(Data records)
....

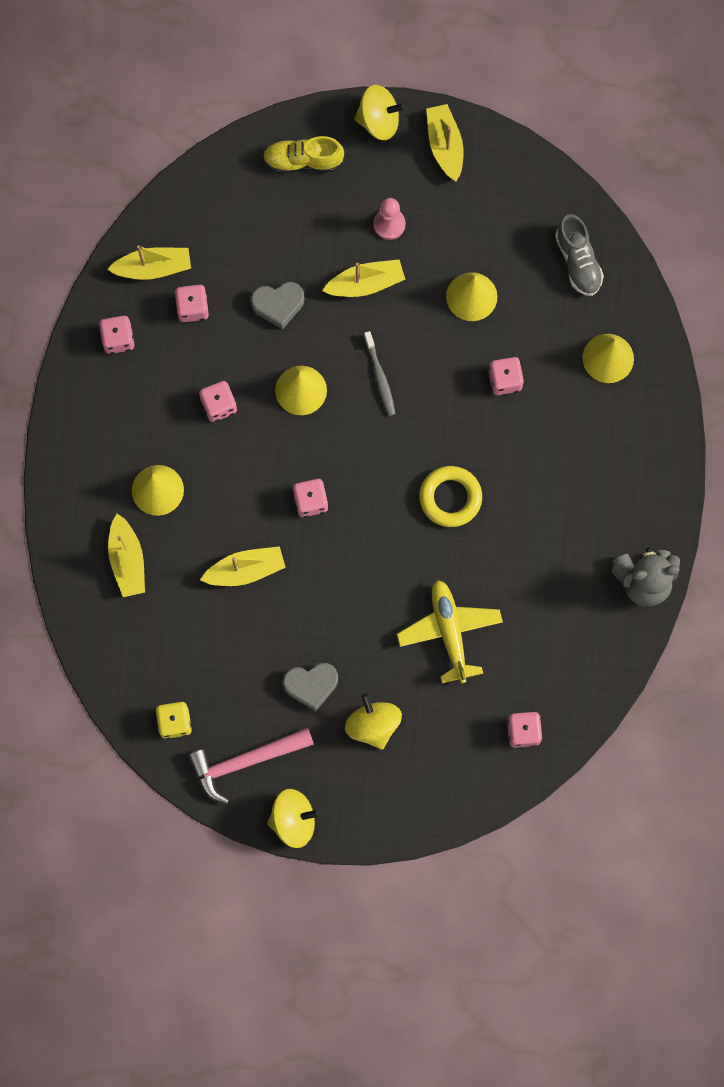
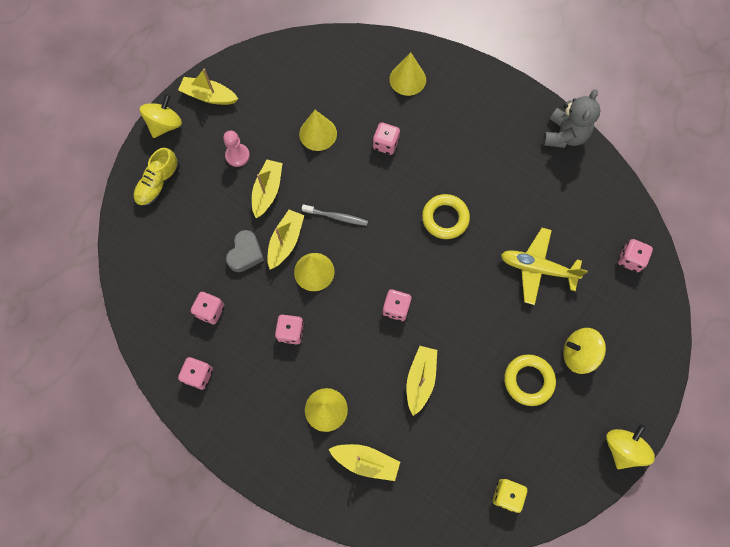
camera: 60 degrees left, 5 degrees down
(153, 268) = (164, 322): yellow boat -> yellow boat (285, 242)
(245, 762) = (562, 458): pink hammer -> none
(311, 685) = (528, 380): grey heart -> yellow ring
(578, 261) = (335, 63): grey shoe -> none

....

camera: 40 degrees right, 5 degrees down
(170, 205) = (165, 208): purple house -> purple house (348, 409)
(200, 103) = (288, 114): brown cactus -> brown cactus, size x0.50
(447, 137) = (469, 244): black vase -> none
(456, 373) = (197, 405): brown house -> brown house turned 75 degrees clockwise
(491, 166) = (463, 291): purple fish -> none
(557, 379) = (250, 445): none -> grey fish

....

• _INSTRUCTIONS TO FOLLOW_
The lines you need are those with the word "yellow"; list them from the entries.

• _ANSWER AREA_
(153, 268) = (164, 322): yellow boat -> yellow boat (285, 242)
(311, 685) = (528, 380): grey heart -> yellow ring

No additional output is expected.